Beneath this line are the data; copy exactly the part of them that opens with the line containing "purple cube: 3 -> 5" and closes with the line containing "yellow carrot: 3 -> 4", and only that part.
── DATA FOR REVIEW ──
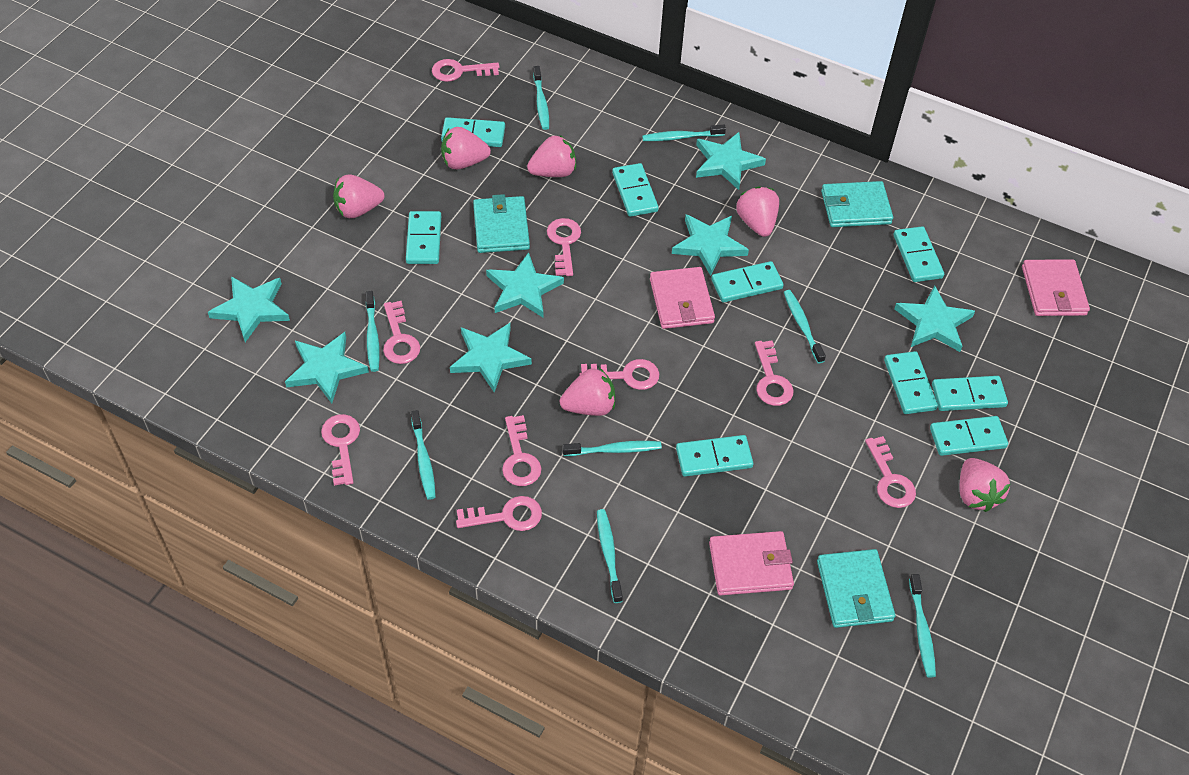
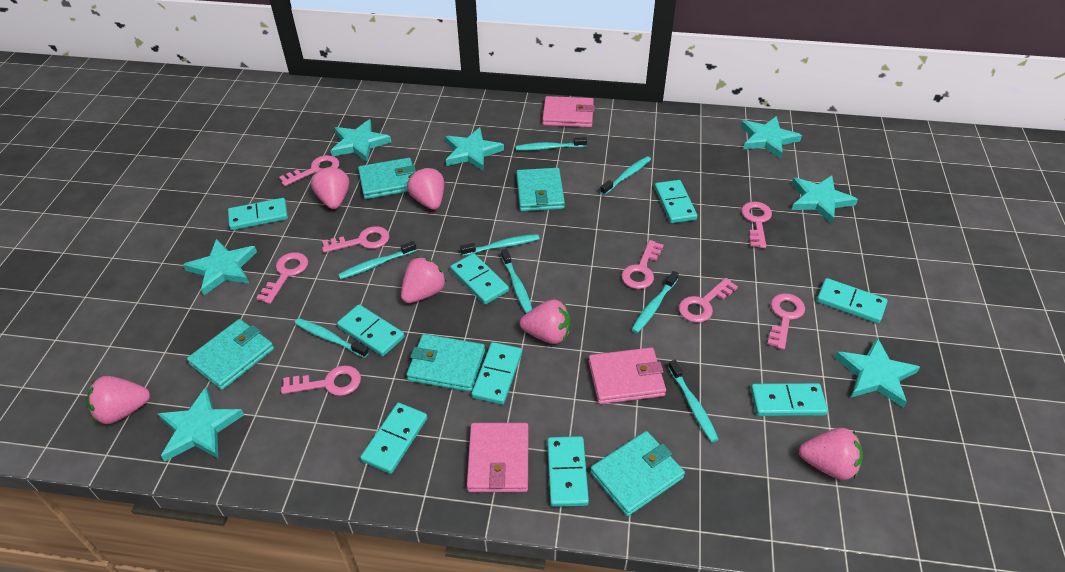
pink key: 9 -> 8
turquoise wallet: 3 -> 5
───
── DATA FOR REVIEW ──
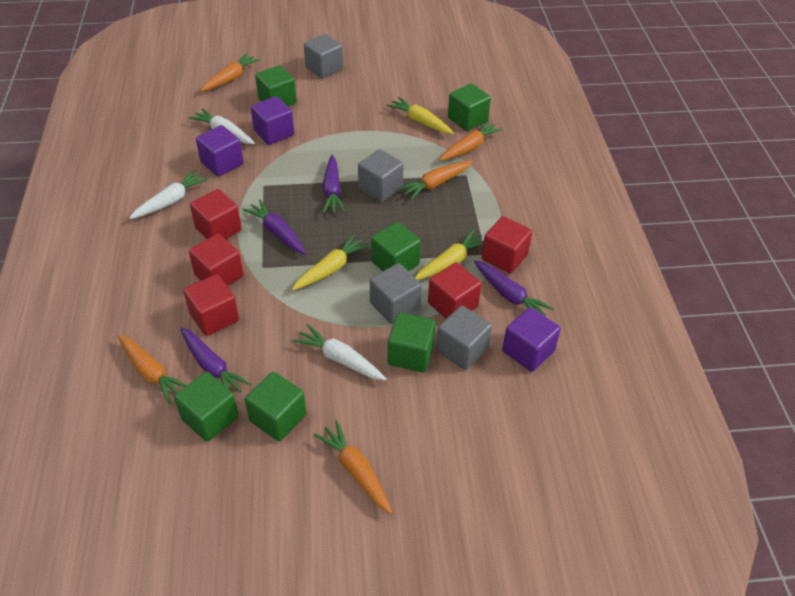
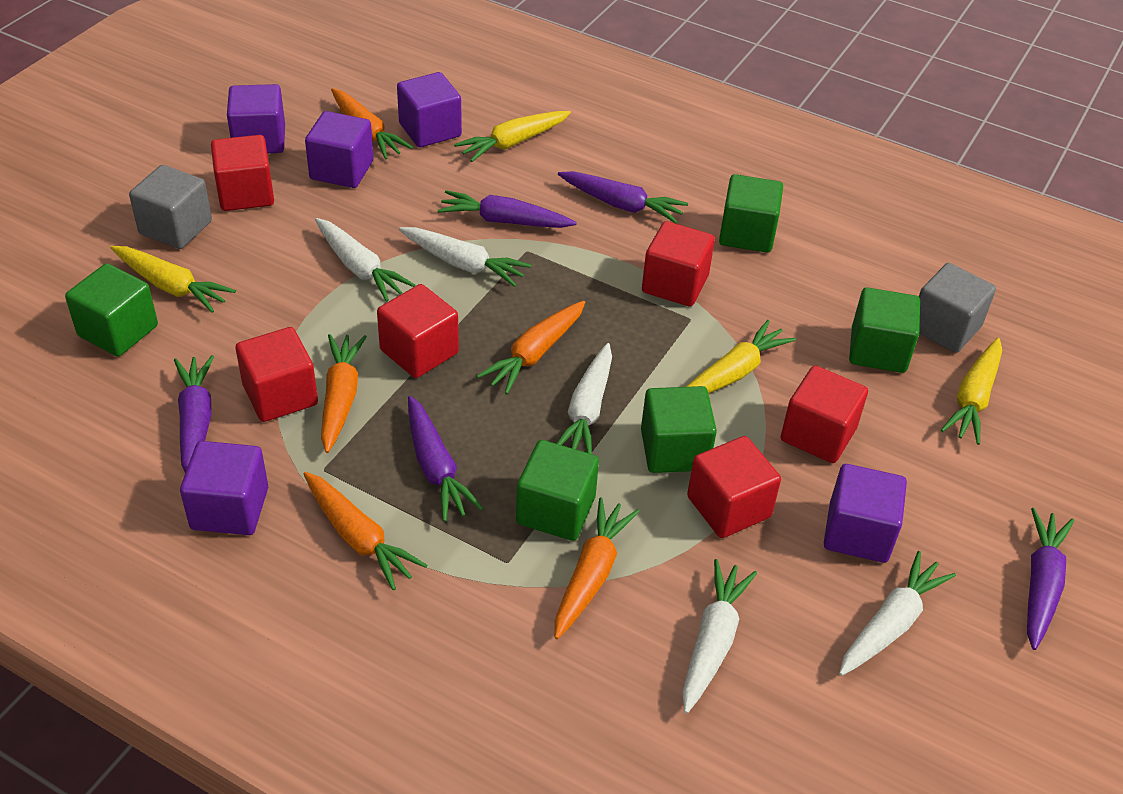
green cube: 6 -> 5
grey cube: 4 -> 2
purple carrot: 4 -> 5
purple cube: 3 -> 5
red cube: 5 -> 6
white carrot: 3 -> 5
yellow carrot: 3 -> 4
───
EXPECTED ANSWER:
purple cube: 3 -> 5
red cube: 5 -> 6
white carrot: 3 -> 5
yellow carrot: 3 -> 4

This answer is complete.